[Data for review]
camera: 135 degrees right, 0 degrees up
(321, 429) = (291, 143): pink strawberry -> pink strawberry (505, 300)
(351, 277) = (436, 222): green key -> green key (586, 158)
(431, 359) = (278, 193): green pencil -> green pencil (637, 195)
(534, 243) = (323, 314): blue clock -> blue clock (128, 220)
[/Data for review]
## Problem
Print out every record again, exactly and in full.

## Solved problem
camera: 135 degrees right, 0 degrees up
(321, 429) = (291, 143): pink strawberry -> pink strawberry (505, 300)
(351, 277) = (436, 222): green key -> green key (586, 158)
(431, 359) = (278, 193): green pencil -> green pencil (637, 195)
(534, 243) = (323, 314): blue clock -> blue clock (128, 220)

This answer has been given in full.